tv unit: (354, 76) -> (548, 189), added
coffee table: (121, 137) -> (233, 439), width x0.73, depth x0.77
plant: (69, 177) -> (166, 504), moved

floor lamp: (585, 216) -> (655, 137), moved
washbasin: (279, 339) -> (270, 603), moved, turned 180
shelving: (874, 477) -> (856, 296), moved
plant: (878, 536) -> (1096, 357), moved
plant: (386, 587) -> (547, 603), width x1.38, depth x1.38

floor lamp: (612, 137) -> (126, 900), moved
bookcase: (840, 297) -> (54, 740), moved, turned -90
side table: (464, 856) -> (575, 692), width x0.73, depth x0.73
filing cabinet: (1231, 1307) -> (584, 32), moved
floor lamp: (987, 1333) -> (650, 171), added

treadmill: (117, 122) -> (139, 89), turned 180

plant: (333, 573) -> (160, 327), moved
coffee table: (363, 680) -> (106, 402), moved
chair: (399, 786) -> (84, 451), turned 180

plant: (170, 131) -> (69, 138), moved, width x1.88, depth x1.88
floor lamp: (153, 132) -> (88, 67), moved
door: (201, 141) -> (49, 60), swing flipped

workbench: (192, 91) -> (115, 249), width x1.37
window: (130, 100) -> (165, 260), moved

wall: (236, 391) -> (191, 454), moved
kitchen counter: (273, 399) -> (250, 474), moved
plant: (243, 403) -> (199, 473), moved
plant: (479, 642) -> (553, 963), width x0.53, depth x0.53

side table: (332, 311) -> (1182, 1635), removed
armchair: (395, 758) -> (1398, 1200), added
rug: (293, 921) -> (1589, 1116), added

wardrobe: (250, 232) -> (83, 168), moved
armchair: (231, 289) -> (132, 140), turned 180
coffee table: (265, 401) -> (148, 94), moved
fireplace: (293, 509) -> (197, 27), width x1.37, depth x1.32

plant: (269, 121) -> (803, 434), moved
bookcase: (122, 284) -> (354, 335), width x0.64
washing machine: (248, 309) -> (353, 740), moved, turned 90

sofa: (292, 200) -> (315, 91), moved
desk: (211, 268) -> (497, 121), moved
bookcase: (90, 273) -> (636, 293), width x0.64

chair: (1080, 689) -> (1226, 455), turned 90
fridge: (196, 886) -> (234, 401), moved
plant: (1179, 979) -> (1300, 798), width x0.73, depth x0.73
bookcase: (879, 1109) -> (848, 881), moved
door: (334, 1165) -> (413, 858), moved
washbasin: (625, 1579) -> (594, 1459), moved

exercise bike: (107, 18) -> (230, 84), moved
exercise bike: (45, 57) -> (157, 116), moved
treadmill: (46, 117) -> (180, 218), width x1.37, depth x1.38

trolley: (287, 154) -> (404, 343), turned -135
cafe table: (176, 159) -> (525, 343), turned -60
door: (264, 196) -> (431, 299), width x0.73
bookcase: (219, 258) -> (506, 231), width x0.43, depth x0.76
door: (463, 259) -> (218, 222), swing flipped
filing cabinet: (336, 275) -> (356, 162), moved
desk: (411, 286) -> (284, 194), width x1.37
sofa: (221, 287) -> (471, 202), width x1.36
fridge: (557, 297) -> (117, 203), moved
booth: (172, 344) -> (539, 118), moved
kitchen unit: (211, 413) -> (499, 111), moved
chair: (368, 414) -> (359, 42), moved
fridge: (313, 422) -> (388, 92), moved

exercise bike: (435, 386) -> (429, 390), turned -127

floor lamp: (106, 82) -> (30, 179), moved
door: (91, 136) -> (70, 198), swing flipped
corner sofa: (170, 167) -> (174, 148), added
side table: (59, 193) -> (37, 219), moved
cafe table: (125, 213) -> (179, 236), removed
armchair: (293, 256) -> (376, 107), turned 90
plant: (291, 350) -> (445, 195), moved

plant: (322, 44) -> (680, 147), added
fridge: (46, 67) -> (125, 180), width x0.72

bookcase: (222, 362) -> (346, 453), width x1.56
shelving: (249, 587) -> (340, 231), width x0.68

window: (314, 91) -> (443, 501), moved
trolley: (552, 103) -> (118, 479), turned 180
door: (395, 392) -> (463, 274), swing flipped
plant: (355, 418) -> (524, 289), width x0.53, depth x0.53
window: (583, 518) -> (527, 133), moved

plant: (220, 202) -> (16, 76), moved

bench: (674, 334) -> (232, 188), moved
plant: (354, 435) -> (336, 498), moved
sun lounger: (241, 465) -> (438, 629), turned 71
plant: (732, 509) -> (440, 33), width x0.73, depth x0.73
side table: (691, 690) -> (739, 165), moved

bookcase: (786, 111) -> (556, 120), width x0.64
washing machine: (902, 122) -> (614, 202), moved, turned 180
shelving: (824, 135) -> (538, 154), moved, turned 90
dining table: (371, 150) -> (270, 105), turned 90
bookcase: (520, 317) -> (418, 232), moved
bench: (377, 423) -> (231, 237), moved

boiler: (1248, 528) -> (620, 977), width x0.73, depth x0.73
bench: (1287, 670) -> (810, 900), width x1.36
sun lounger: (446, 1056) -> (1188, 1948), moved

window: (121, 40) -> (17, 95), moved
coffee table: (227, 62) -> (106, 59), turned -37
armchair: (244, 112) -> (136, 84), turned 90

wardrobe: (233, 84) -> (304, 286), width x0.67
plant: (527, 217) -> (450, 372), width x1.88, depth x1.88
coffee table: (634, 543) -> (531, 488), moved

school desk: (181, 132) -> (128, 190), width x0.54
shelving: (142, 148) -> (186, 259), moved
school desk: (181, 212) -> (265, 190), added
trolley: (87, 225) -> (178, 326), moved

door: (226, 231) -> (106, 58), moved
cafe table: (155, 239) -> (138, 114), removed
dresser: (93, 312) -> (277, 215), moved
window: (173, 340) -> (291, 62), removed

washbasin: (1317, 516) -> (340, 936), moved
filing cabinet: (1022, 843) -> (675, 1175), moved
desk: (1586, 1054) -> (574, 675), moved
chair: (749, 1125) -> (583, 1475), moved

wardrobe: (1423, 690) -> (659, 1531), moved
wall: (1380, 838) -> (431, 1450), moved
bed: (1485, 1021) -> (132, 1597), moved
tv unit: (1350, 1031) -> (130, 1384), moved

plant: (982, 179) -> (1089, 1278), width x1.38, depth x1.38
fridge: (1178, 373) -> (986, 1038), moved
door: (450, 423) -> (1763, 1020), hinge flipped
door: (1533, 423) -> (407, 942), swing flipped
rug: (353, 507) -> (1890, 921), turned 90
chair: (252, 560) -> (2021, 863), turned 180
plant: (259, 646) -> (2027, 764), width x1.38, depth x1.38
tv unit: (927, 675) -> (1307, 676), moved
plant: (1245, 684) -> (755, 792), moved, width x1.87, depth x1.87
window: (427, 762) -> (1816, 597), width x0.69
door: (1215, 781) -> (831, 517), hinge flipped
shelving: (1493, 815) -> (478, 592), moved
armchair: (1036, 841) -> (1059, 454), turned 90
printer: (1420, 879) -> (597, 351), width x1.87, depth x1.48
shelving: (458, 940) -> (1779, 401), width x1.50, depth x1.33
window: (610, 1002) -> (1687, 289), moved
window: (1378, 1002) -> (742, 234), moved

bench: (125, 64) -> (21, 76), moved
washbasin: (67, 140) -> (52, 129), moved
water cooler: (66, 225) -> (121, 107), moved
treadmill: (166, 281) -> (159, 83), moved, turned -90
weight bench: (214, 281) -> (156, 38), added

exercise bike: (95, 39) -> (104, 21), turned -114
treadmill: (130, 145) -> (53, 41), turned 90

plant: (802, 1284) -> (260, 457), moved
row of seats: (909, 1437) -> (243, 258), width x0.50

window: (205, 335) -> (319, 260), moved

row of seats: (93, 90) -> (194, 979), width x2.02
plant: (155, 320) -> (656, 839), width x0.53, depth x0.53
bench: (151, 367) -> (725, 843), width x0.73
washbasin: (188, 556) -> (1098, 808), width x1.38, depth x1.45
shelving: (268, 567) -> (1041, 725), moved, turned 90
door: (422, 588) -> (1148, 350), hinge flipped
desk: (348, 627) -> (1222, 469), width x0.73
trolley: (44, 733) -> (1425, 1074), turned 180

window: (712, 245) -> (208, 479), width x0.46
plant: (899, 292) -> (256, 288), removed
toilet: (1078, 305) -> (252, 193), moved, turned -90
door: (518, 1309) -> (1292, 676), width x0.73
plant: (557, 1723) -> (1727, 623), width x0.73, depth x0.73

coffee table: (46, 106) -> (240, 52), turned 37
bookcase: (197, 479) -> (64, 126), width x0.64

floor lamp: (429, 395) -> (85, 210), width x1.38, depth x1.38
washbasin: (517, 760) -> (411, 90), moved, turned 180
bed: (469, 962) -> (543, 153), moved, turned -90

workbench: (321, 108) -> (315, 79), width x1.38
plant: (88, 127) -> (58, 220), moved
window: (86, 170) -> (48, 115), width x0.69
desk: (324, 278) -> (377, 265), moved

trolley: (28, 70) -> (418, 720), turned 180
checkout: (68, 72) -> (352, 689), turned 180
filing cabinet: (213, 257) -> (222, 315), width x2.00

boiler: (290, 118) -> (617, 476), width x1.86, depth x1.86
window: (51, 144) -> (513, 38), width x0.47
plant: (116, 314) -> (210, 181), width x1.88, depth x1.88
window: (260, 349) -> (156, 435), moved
########################################
Work item: Beginning with the line containing "plant: (69, 177) -> (166, 504), moved" and ending with the line containing "armchair: (395, 758) -> (1398, 1200), added", extract those lines exactly from the listing above, and only those.

Written reply:
plant: (69, 177) -> (166, 504), moved

floor lamp: (585, 216) -> (655, 137), moved
washbasin: (279, 339) -> (270, 603), moved, turned 180
shelving: (874, 477) -> (856, 296), moved
plant: (878, 536) -> (1096, 357), moved
plant: (386, 587) -> (547, 603), width x1.38, depth x1.38

floor lamp: (612, 137) -> (126, 900), moved
bookcase: (840, 297) -> (54, 740), moved, turned -90
side table: (464, 856) -> (575, 692), width x0.73, depth x0.73
filing cabinet: (1231, 1307) -> (584, 32), moved
floor lamp: (987, 1333) -> (650, 171), added

treadmill: (117, 122) -> (139, 89), turned 180

plant: (333, 573) -> (160, 327), moved
coffee table: (363, 680) -> (106, 402), moved
chair: (399, 786) -> (84, 451), turned 180

plant: (170, 131) -> (69, 138), moved, width x1.88, depth x1.88
floor lamp: (153, 132) -> (88, 67), moved
door: (201, 141) -> (49, 60), swing flipped

workbench: (192, 91) -> (115, 249), width x1.37
window: (130, 100) -> (165, 260), moved

wall: (236, 391) -> (191, 454), moved
kitchen counter: (273, 399) -> (250, 474), moved
plant: (243, 403) -> (199, 473), moved
plant: (479, 642) -> (553, 963), width x0.53, depth x0.53

side table: (332, 311) -> (1182, 1635), removed
armchair: (395, 758) -> (1398, 1200), added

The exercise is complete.